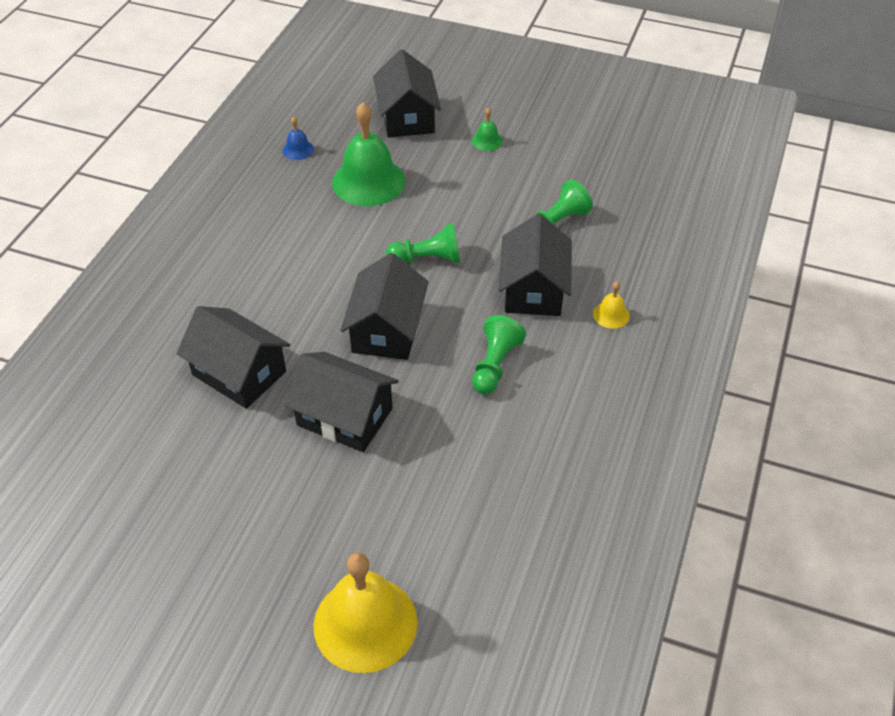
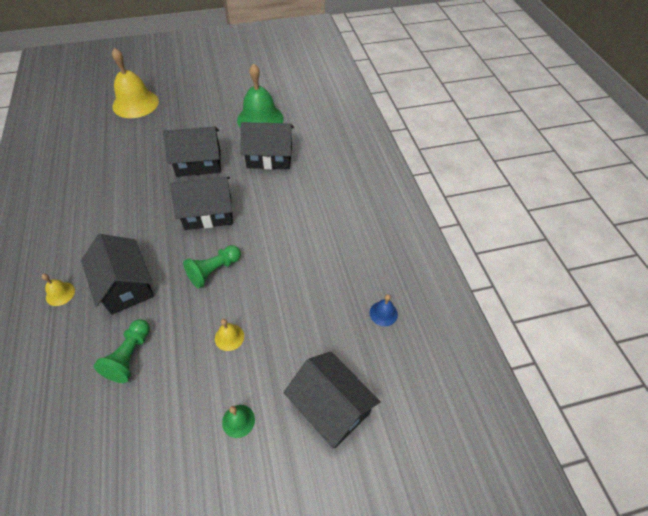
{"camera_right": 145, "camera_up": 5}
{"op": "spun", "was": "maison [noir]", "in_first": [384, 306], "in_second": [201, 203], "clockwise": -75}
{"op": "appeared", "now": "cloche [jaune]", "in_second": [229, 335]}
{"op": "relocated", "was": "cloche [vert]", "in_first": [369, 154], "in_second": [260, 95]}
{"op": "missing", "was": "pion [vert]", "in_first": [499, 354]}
::::::
▸ **Brief**:
Check each line above for the string "cloche" and copy those that have it.

▸ **Task answer**:
{"op": "appeared", "now": "cloche [jaune]", "in_second": [229, 335]}
{"op": "relocated", "was": "cloche [vert]", "in_first": [369, 154], "in_second": [260, 95]}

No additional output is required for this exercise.